* _REQUIREMENT_
Wherever a line holds the word "degrees", copy that line from the data.

* _INFORMATION SHOWN_
....................

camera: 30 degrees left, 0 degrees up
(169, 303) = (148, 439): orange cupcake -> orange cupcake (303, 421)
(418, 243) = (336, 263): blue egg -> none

....................

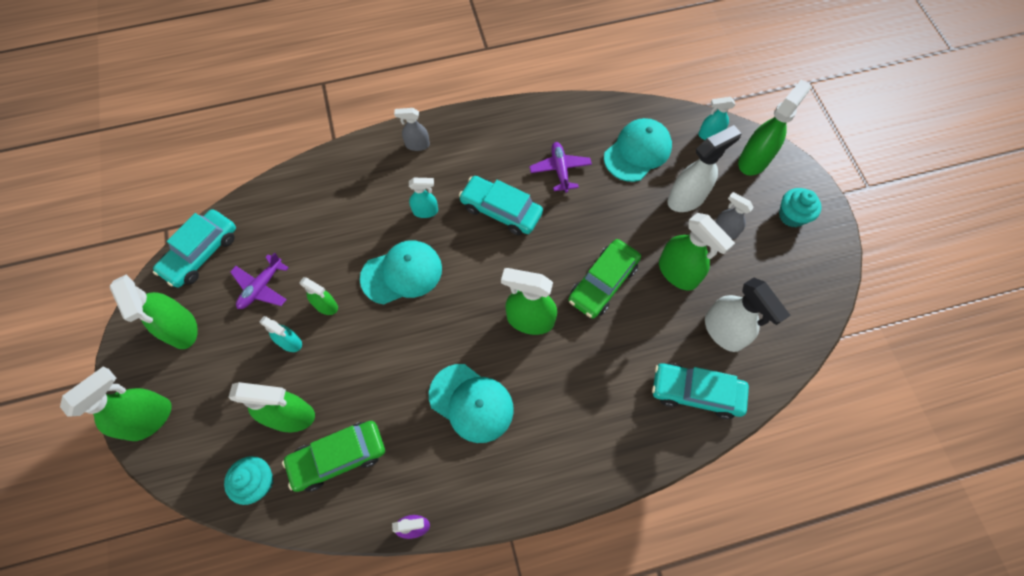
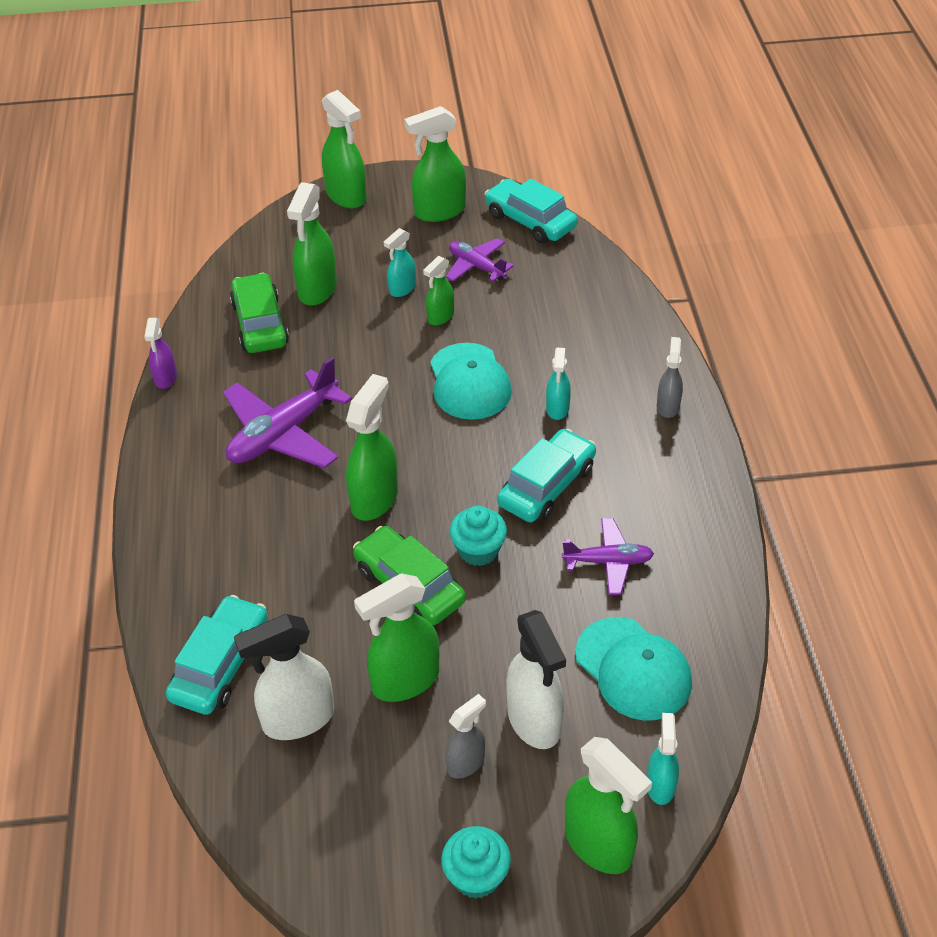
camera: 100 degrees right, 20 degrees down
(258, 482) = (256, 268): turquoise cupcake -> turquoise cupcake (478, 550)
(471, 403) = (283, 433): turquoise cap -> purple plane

....................

* _TASK ANSWER_
camera: 30 degrees left, 0 degrees up
camera: 100 degrees right, 20 degrees down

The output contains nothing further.